— ACTION ITEM —
Down to the last line, restate the records below word for word, dropping every image.

— ENTRIES PROVIDED —

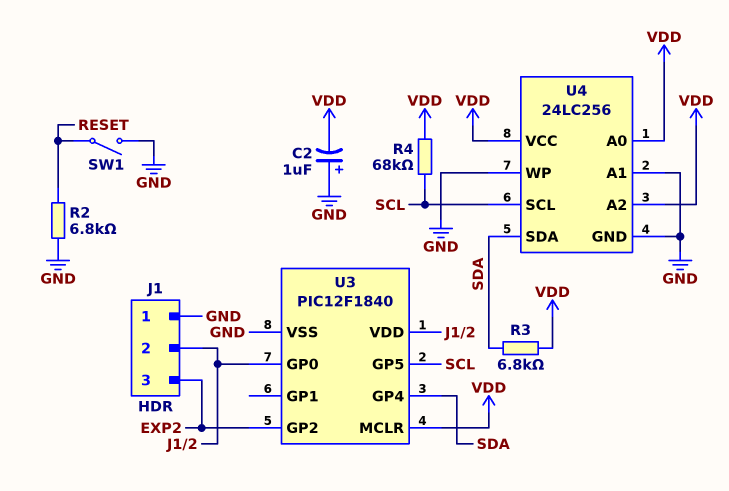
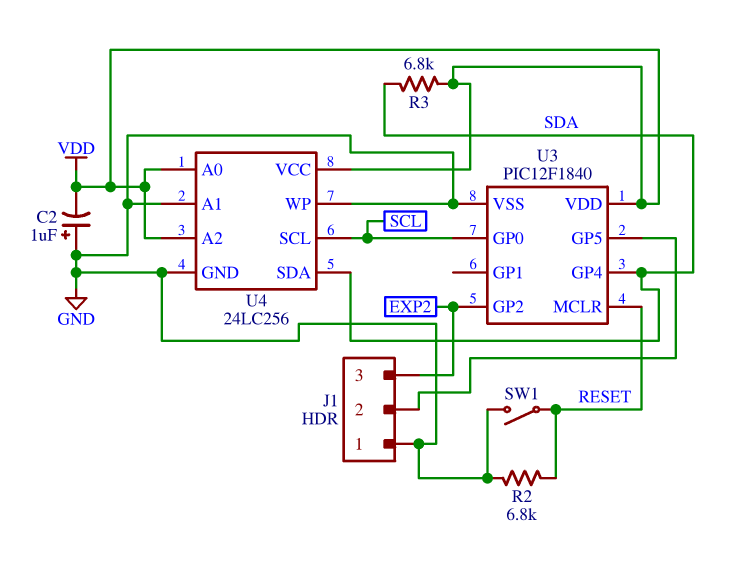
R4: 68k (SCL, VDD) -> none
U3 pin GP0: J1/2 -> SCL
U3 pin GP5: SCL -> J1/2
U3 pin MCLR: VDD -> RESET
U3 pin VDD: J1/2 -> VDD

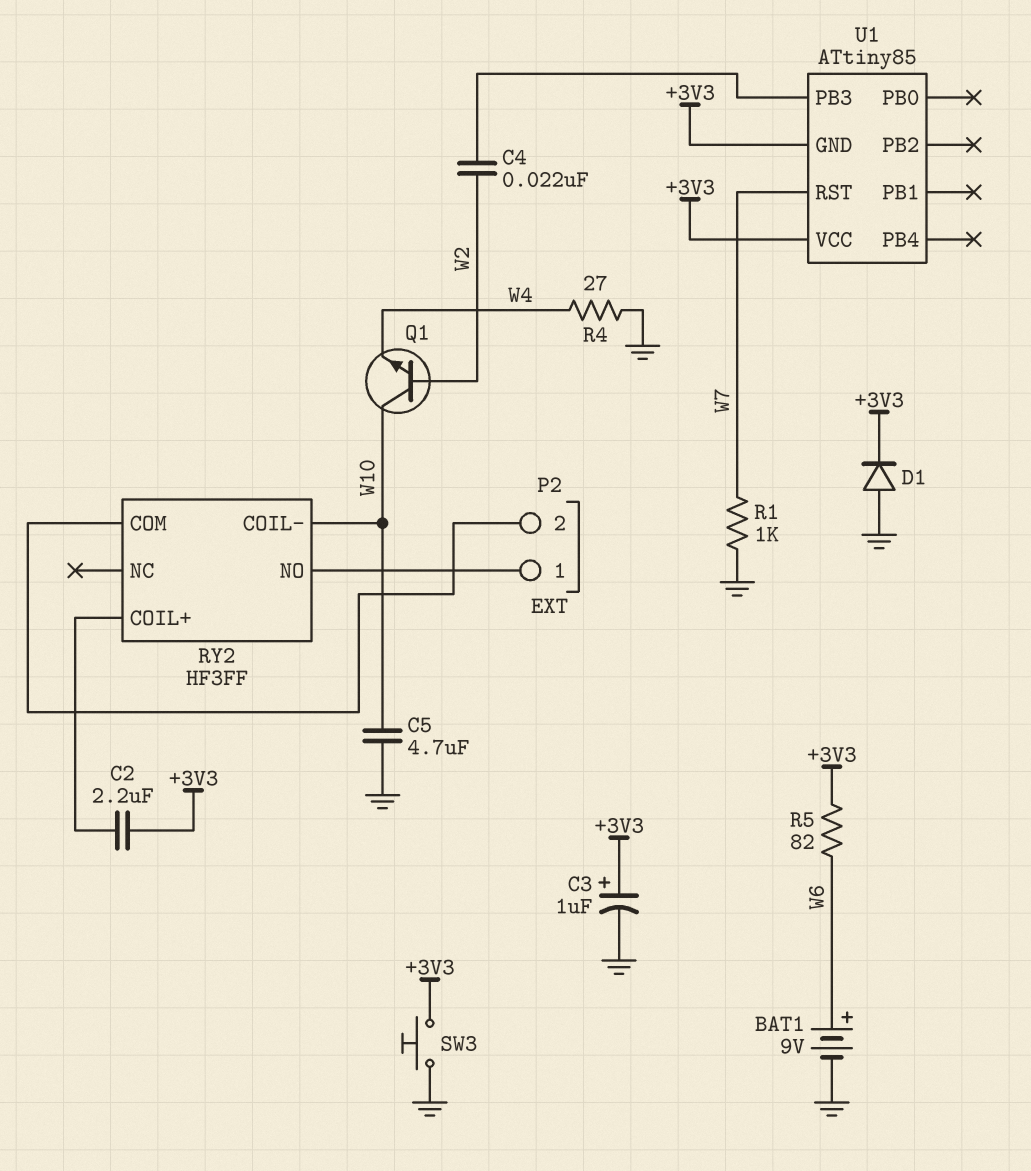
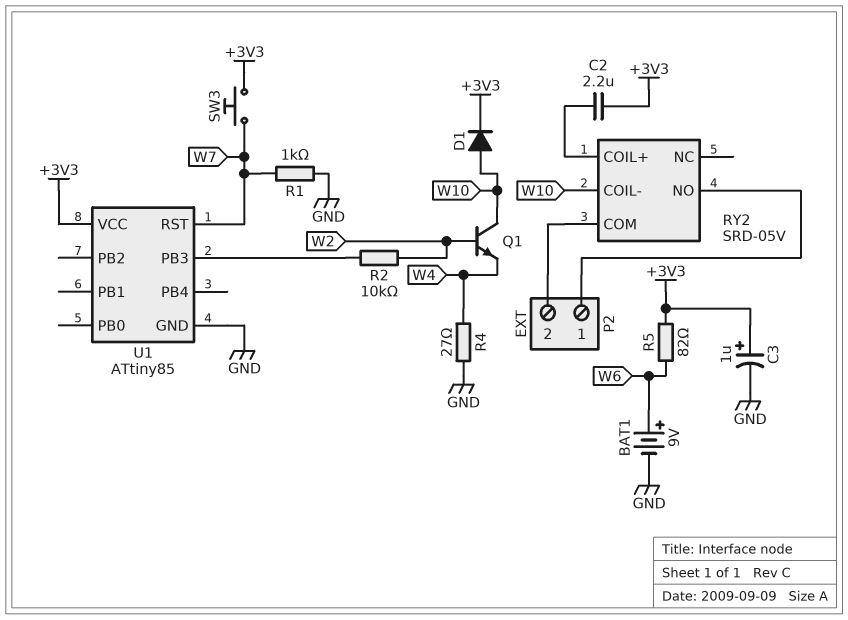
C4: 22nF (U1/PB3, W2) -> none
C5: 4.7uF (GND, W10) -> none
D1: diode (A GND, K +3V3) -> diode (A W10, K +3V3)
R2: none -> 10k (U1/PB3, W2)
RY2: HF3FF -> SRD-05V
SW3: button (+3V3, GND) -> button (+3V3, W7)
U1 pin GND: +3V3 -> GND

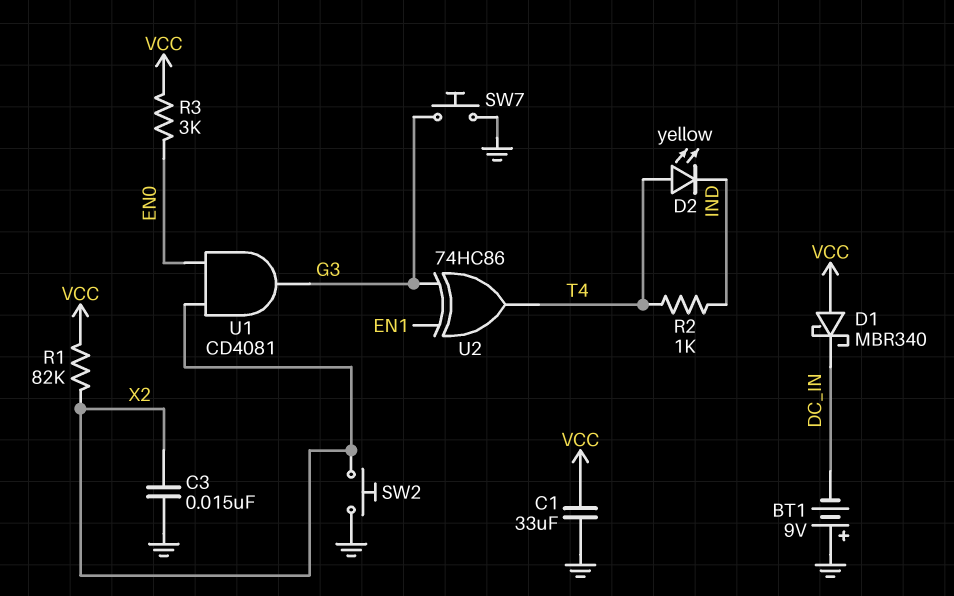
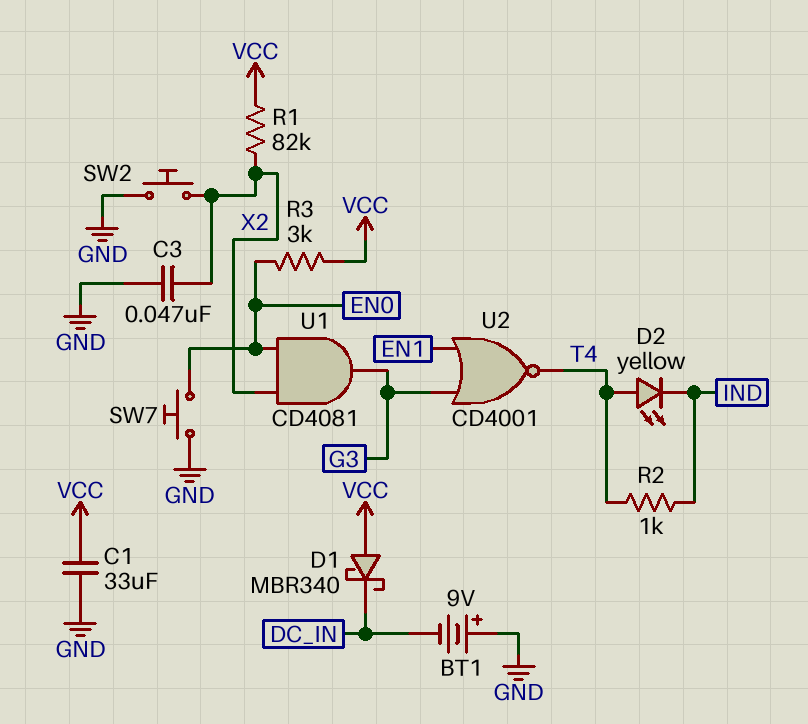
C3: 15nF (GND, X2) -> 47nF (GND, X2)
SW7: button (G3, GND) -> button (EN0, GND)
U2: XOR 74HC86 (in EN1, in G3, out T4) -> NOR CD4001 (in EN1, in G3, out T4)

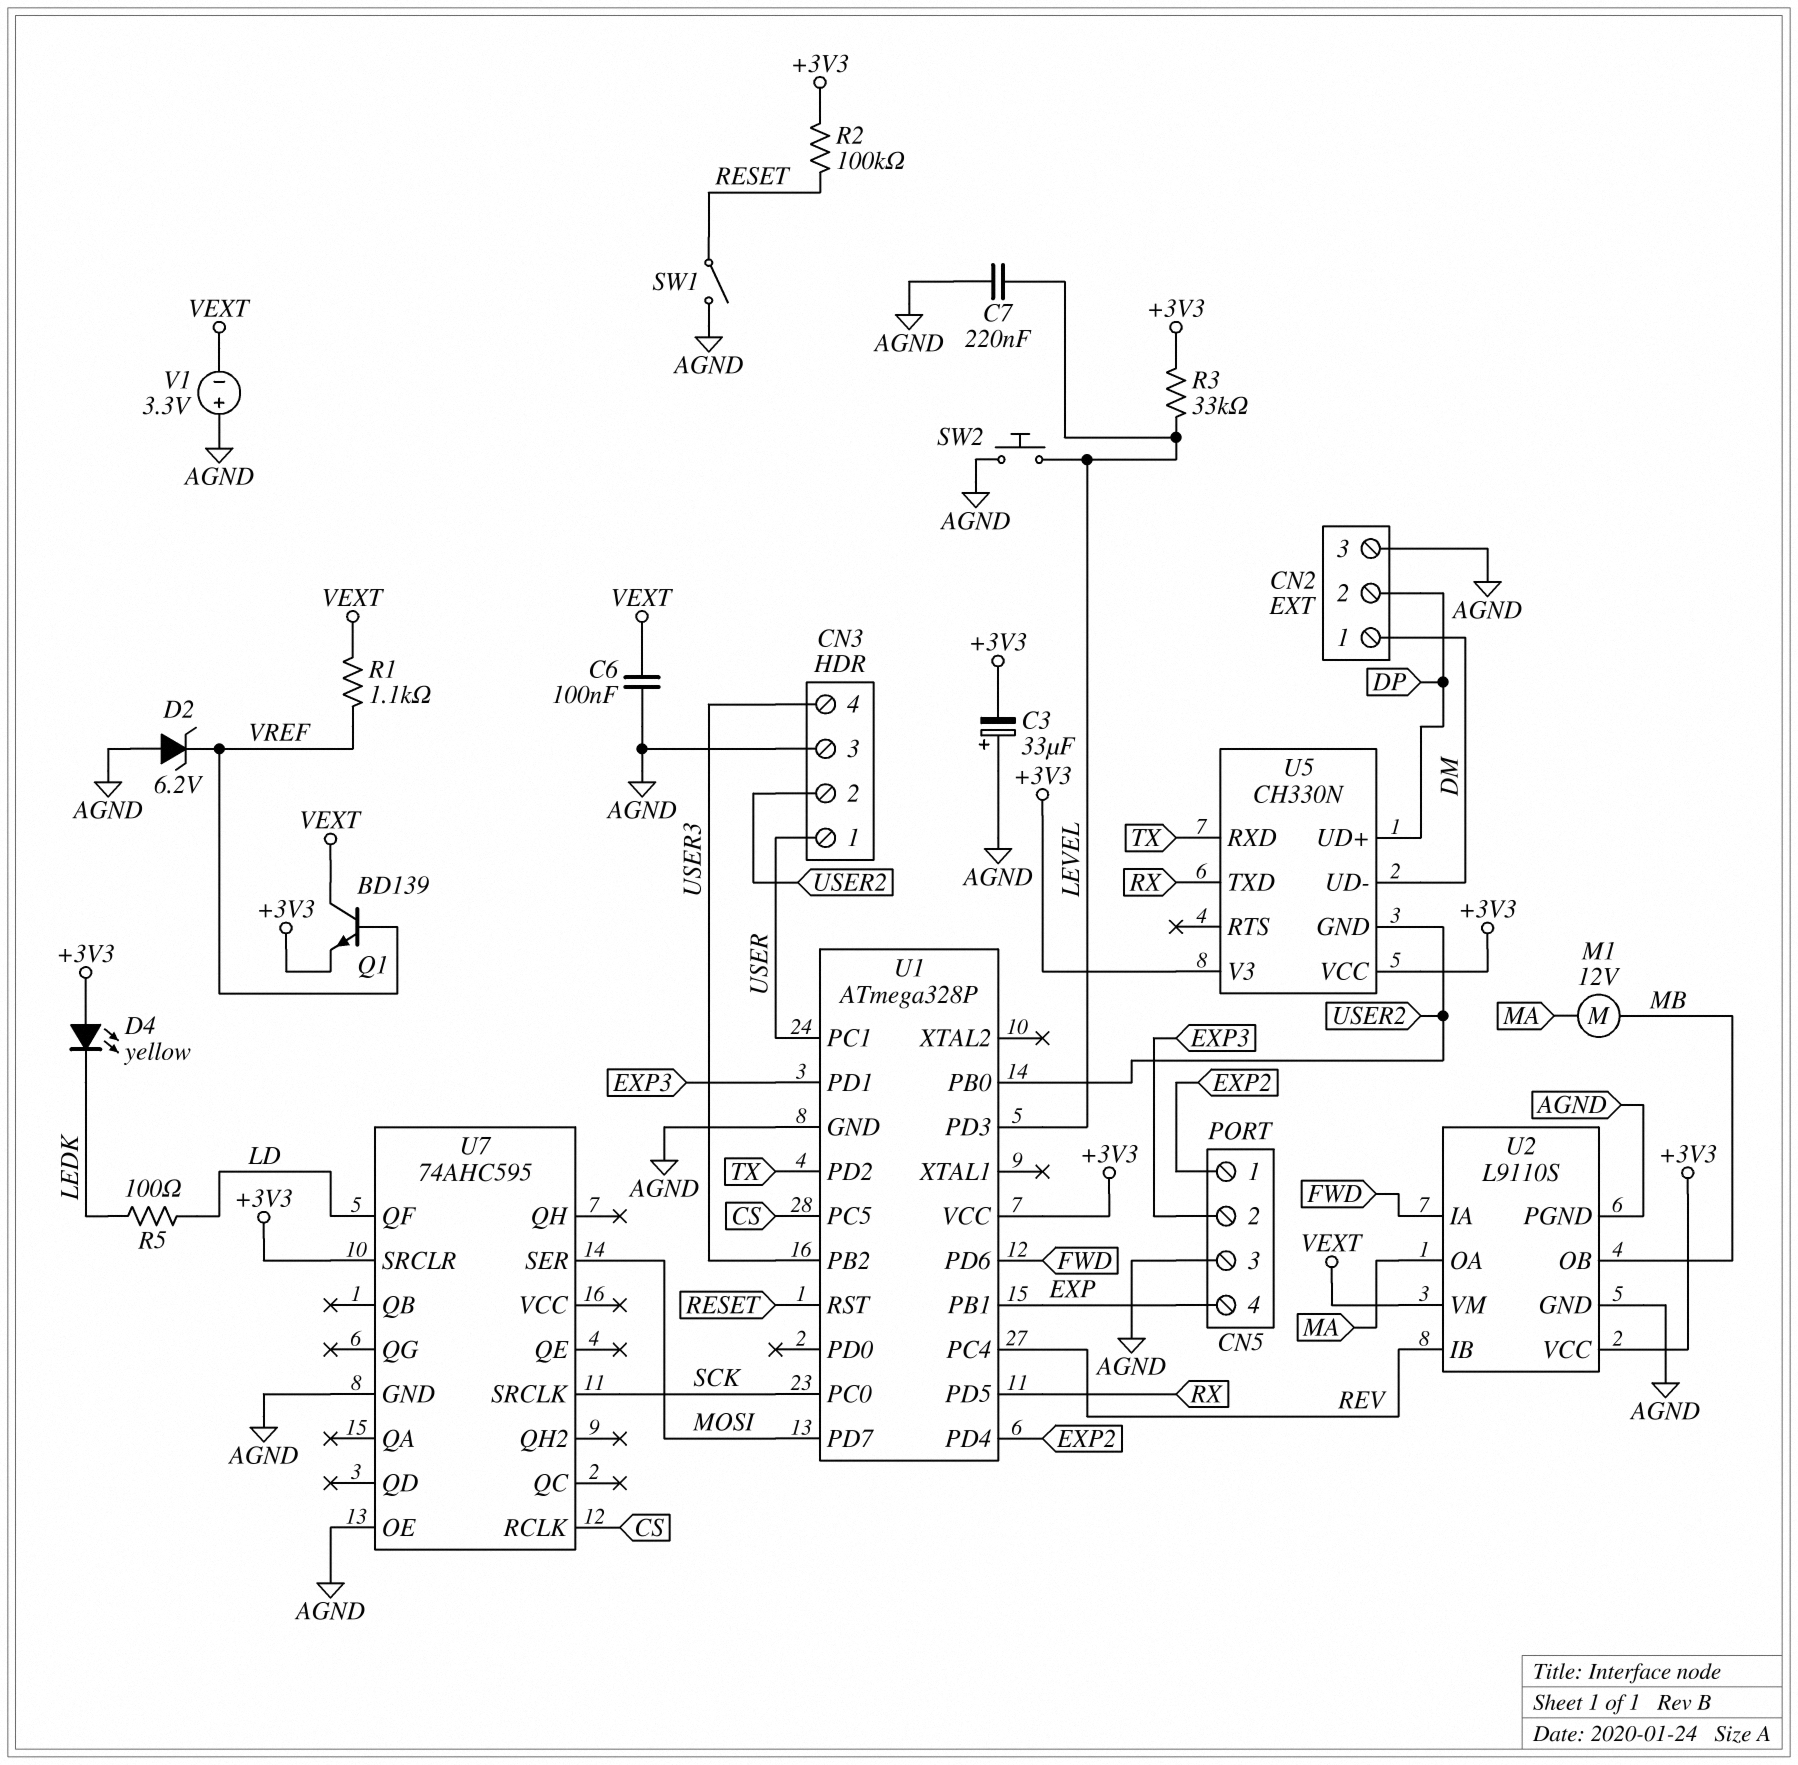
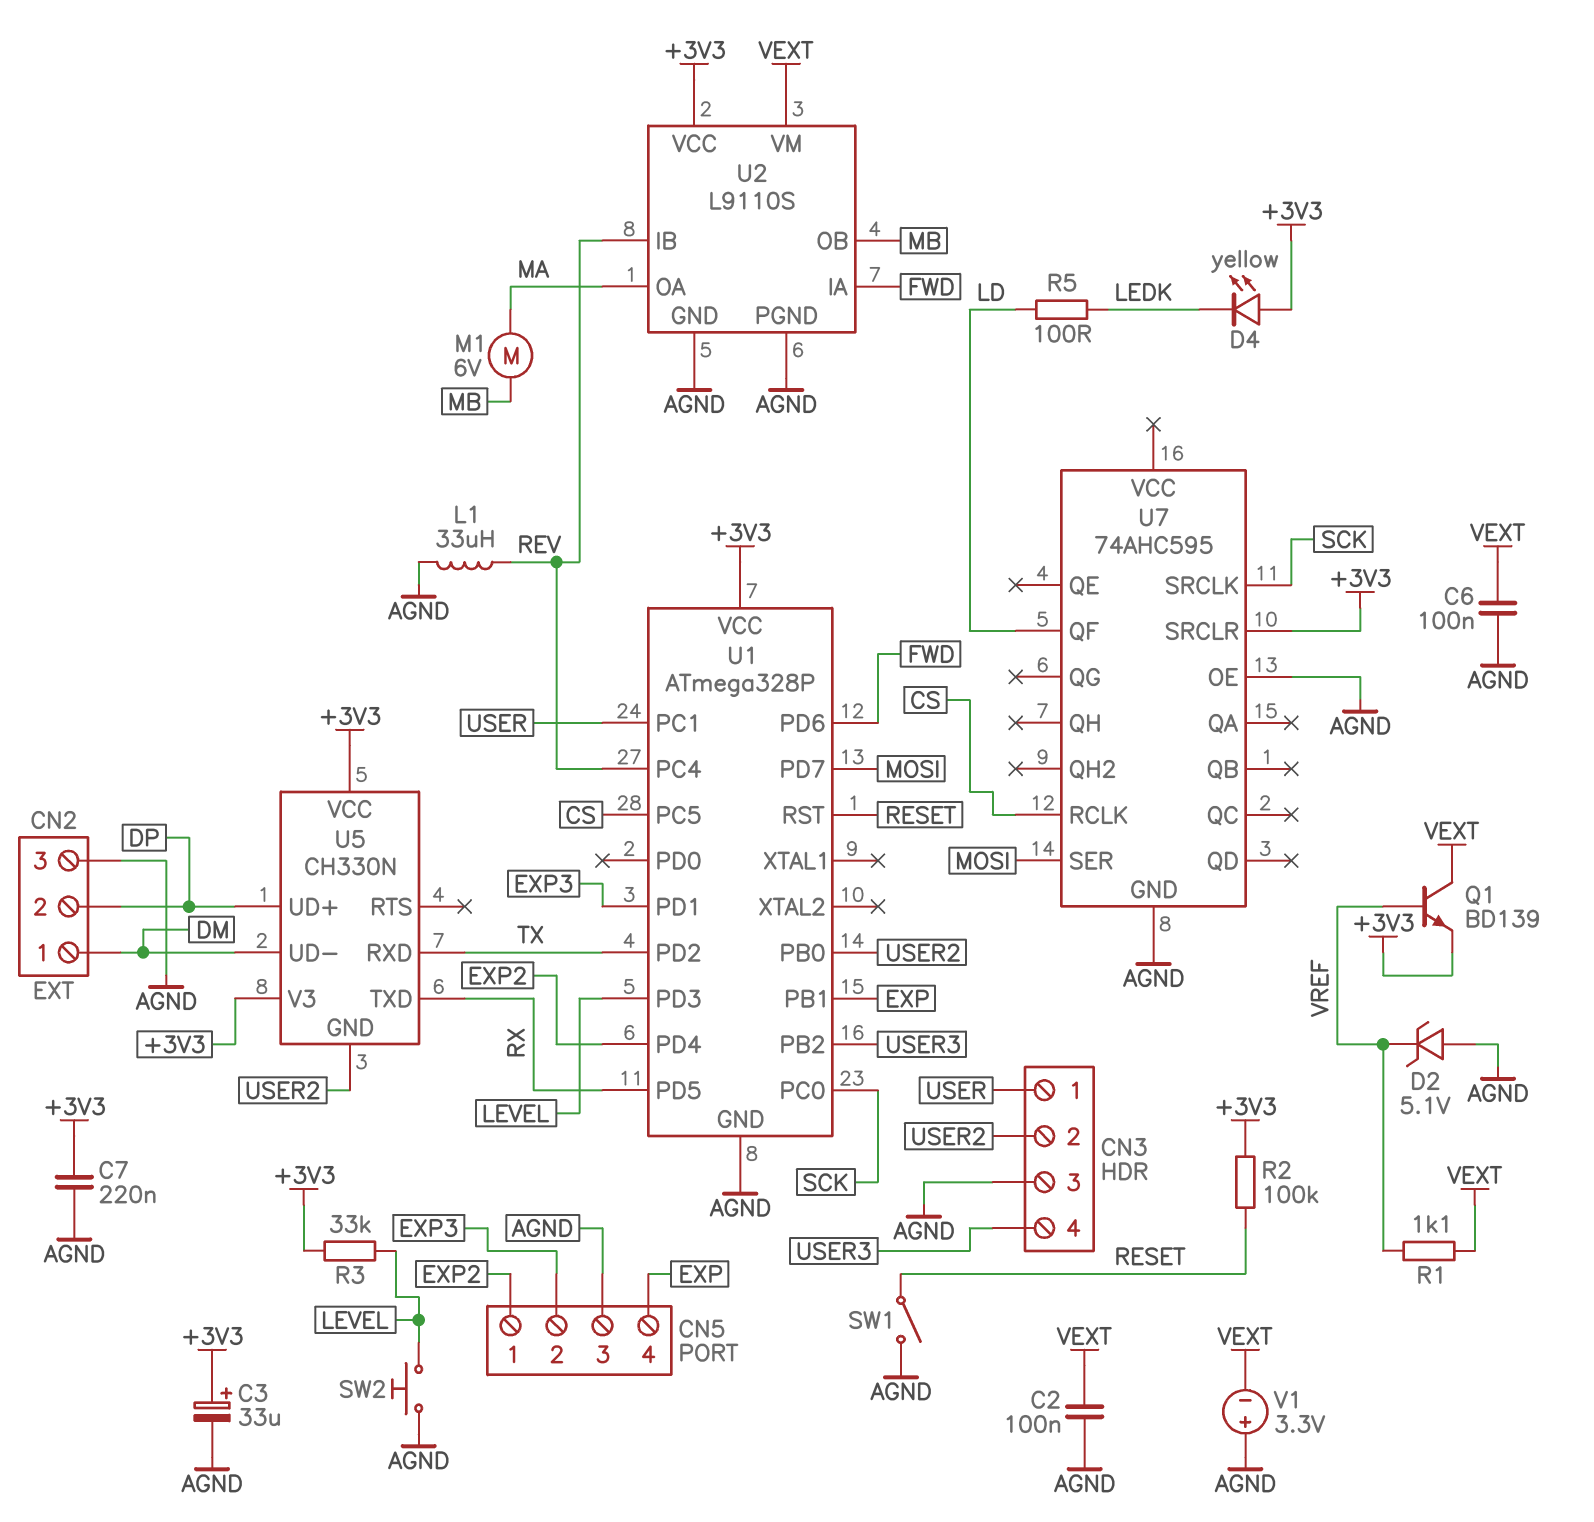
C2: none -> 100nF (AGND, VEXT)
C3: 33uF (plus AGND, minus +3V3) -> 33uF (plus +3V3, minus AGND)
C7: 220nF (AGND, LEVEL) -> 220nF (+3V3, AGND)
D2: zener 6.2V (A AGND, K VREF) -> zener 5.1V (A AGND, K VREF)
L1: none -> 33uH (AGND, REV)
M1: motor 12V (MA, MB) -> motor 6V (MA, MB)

— TASK SOLUTION —
R4: 68k (SCL, VDD) -> none
U3 pin GP0: J1/2 -> SCL
U3 pin GP5: SCL -> J1/2
U3 pin MCLR: VDD -> RESET
U3 pin VDD: J1/2 -> VDD

C4: 22nF (U1/PB3, W2) -> none
C5: 4.7uF (GND, W10) -> none
D1: diode (A GND, K +3V3) -> diode (A W10, K +3V3)
R2: none -> 10k (U1/PB3, W2)
RY2: HF3FF -> SRD-05V
SW3: button (+3V3, GND) -> button (+3V3, W7)
U1 pin GND: +3V3 -> GND

C3: 15nF (GND, X2) -> 47nF (GND, X2)
SW7: button (G3, GND) -> button (EN0, GND)
U2: XOR 74HC86 (in EN1, in G3, out T4) -> NOR CD4001 (in EN1, in G3, out T4)

C2: none -> 100nF (AGND, VEXT)
C3: 33uF (plus AGND, minus +3V3) -> 33uF (plus +3V3, minus AGND)
C7: 220nF (AGND, LEVEL) -> 220nF (+3V3, AGND)
D2: zener 6.2V (A AGND, K VREF) -> zener 5.1V (A AGND, K VREF)
L1: none -> 33uH (AGND, REV)
M1: motor 12V (MA, MB) -> motor 6V (MA, MB)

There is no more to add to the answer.